-- Problem requirements --
Among the entries below, find the line with "gray triangle: (261, 161)" and the line with "green trapezoid: (313, 286)". Return exactly those lines and every line between them, but no pictures.

-- Records to process --
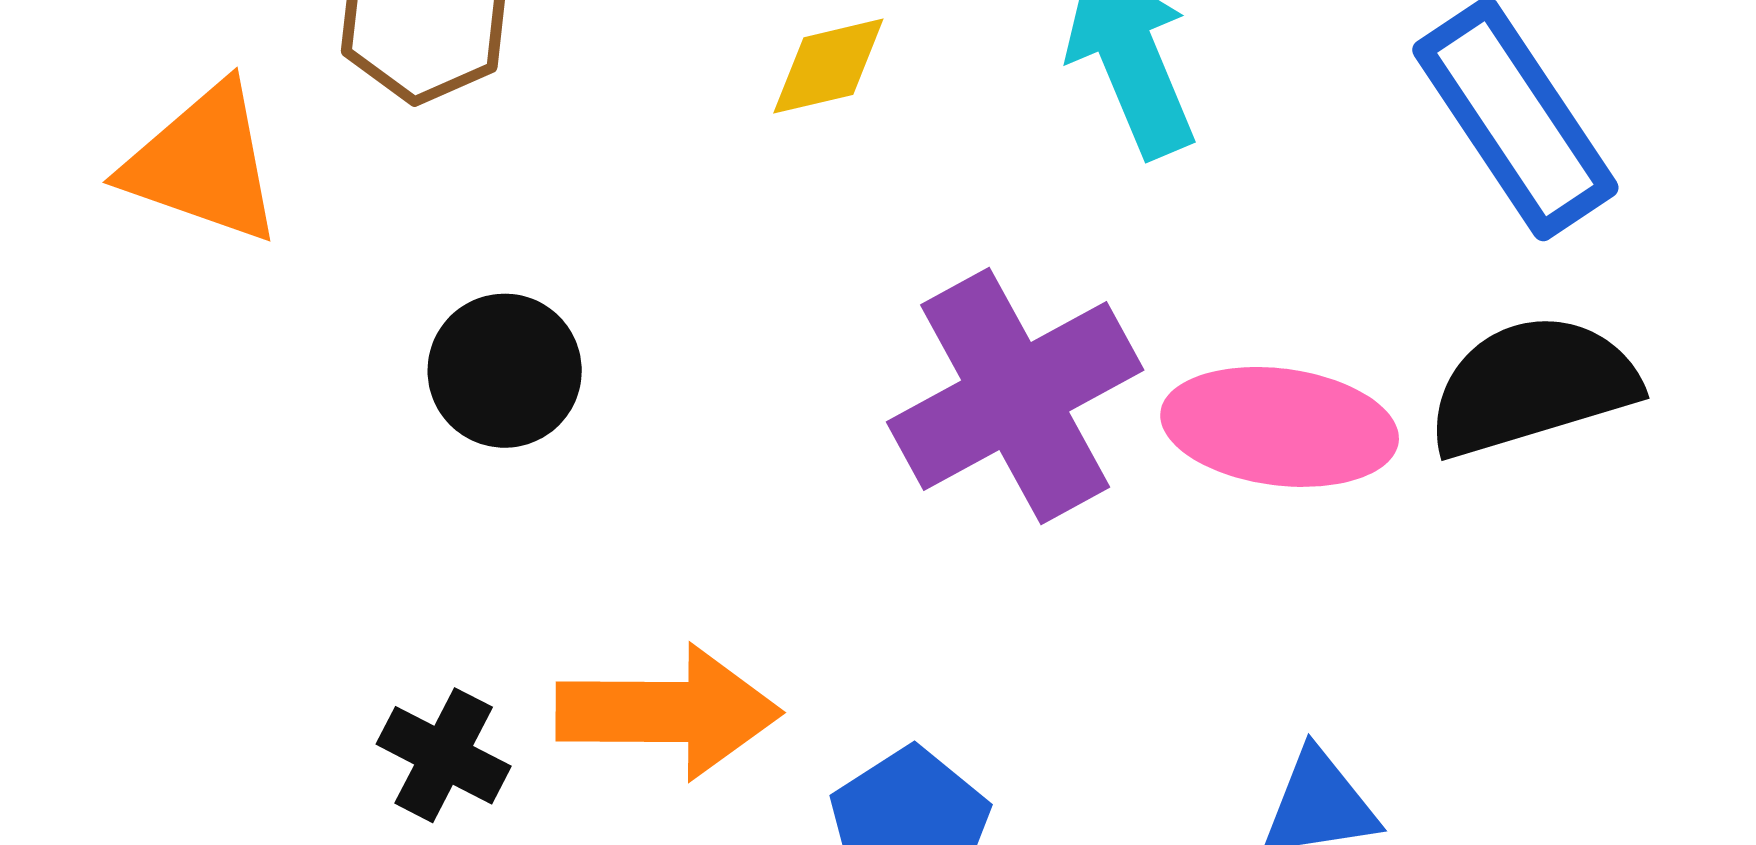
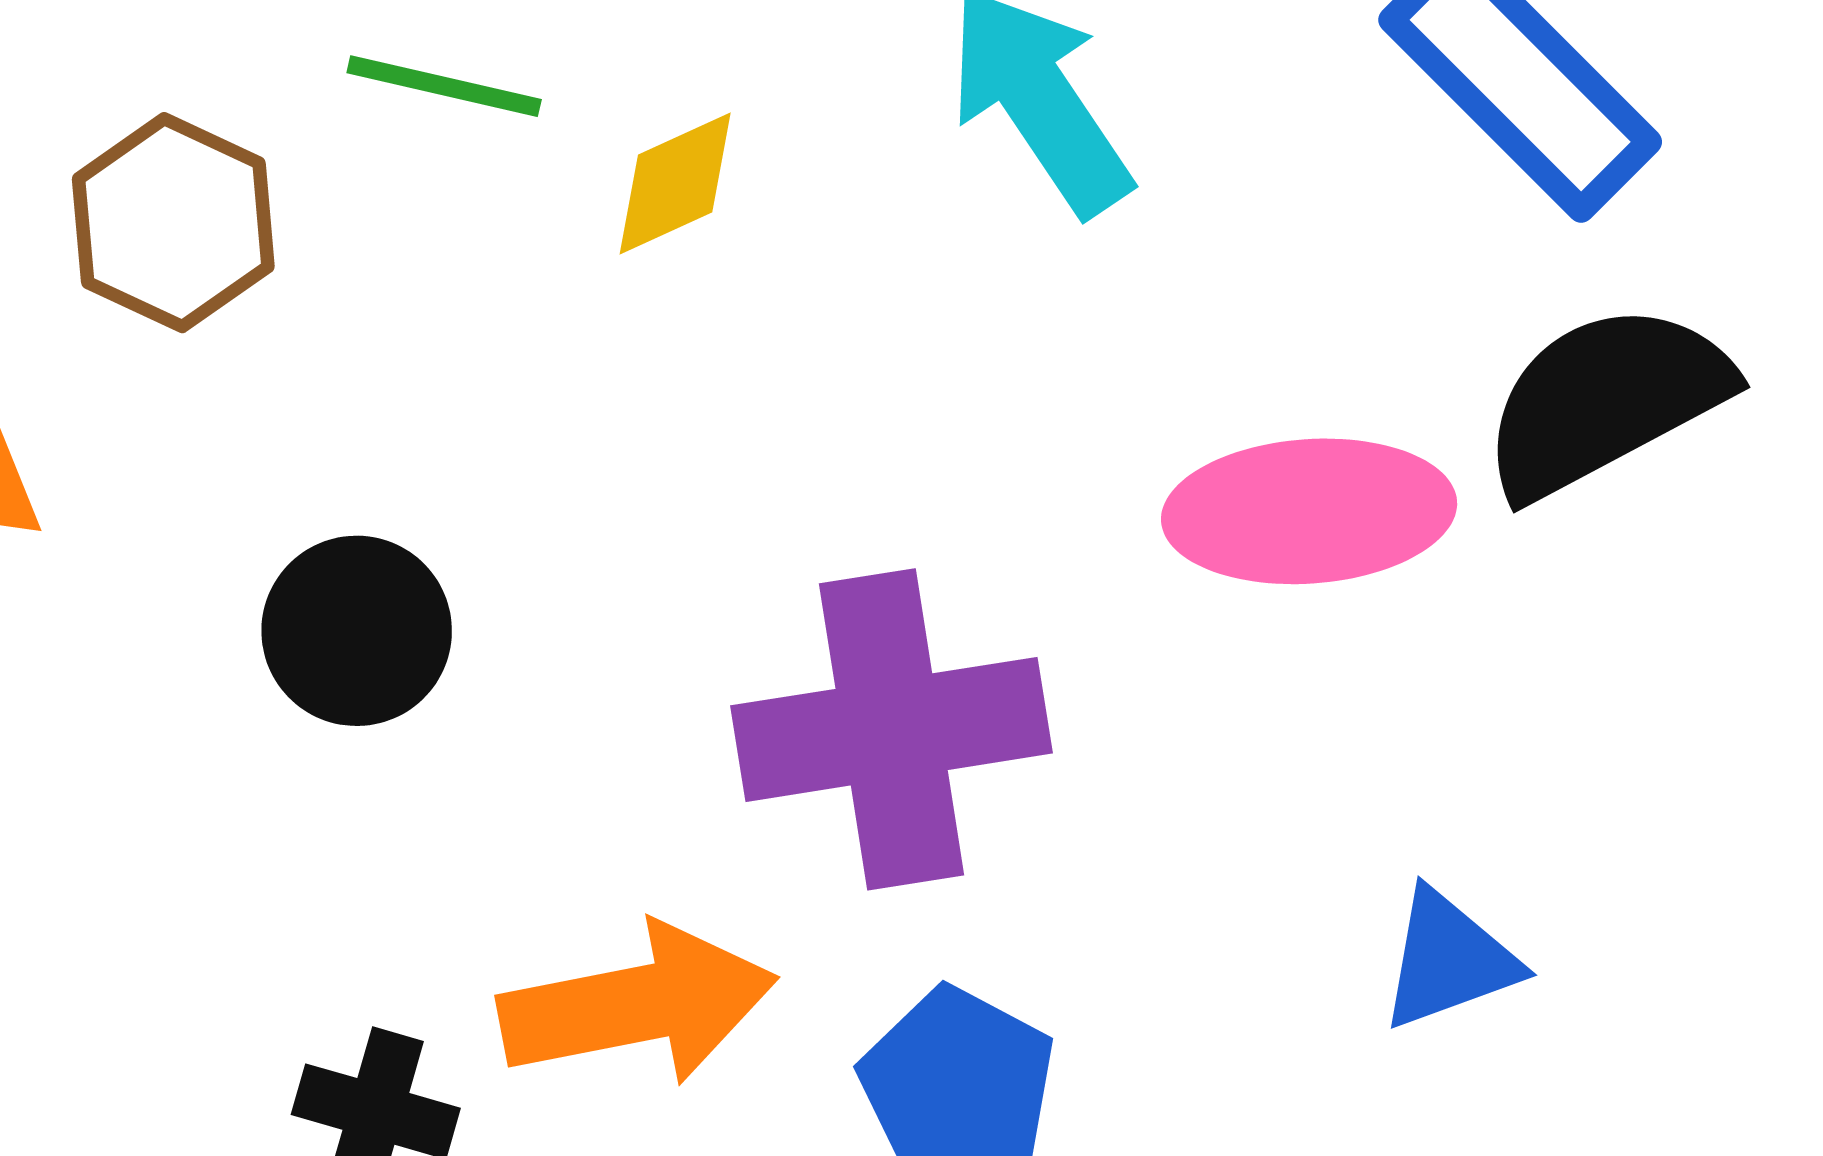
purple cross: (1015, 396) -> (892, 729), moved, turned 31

--

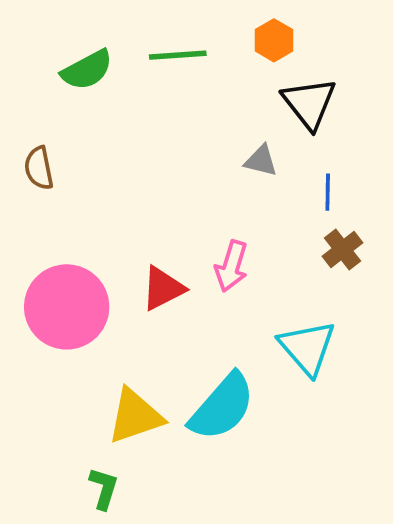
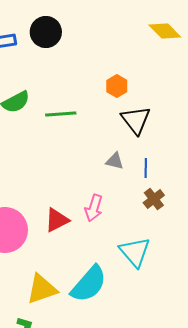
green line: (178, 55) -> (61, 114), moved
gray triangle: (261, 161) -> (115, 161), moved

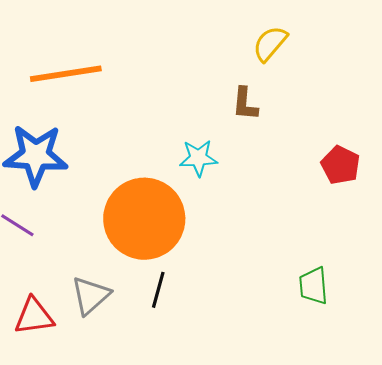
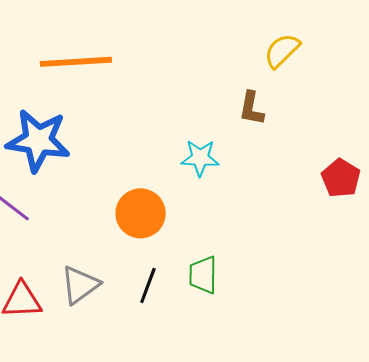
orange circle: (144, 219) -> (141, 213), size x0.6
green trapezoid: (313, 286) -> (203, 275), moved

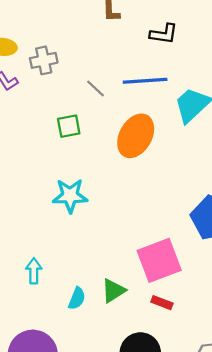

---

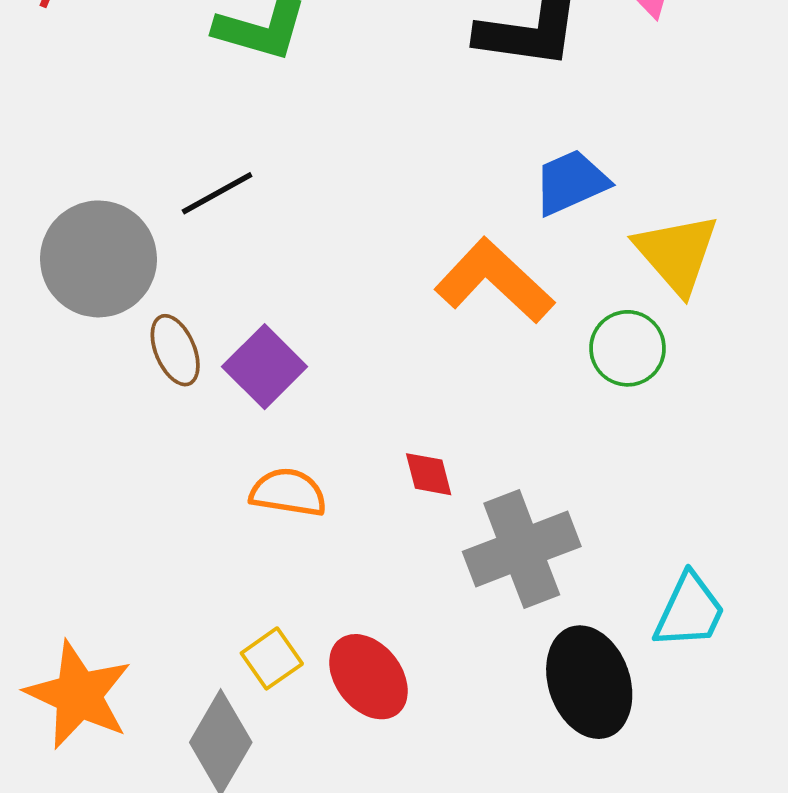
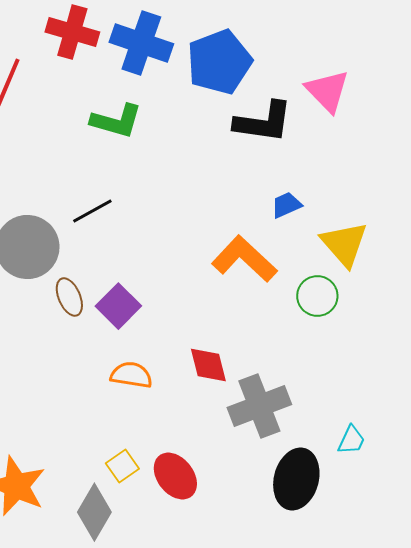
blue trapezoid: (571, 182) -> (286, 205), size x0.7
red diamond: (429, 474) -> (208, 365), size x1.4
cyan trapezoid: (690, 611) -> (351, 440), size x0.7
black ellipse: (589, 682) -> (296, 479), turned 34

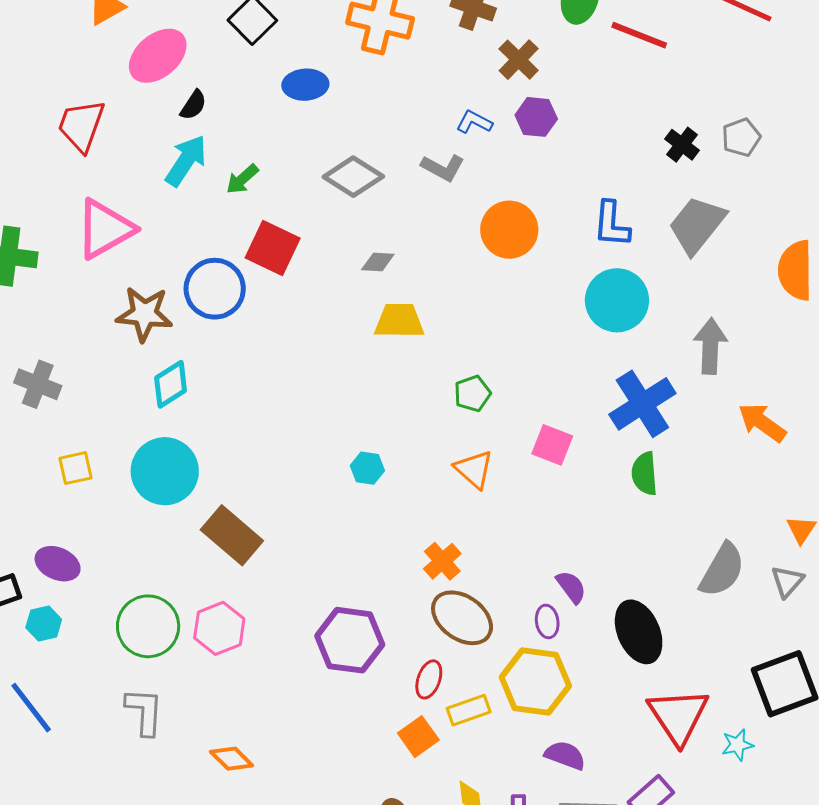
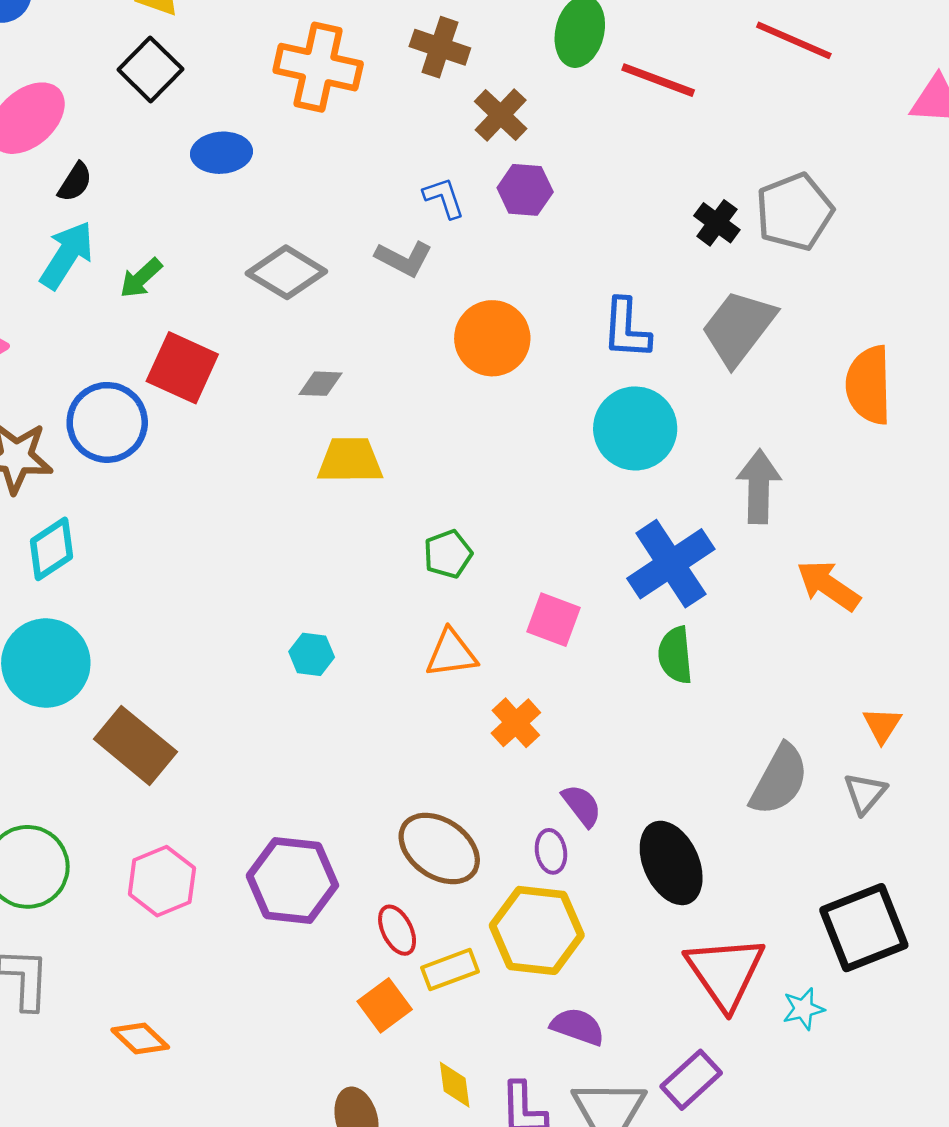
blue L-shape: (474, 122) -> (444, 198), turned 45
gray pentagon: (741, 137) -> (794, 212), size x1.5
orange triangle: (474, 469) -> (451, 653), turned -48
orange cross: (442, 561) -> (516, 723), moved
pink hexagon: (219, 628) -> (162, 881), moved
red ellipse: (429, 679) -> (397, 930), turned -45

-- Result of this task --
gray triangle: (261, 161) -> (115, 161), moved

orange circle: (144, 219) -> (141, 213), size x0.6
green trapezoid: (313, 286) -> (203, 275), moved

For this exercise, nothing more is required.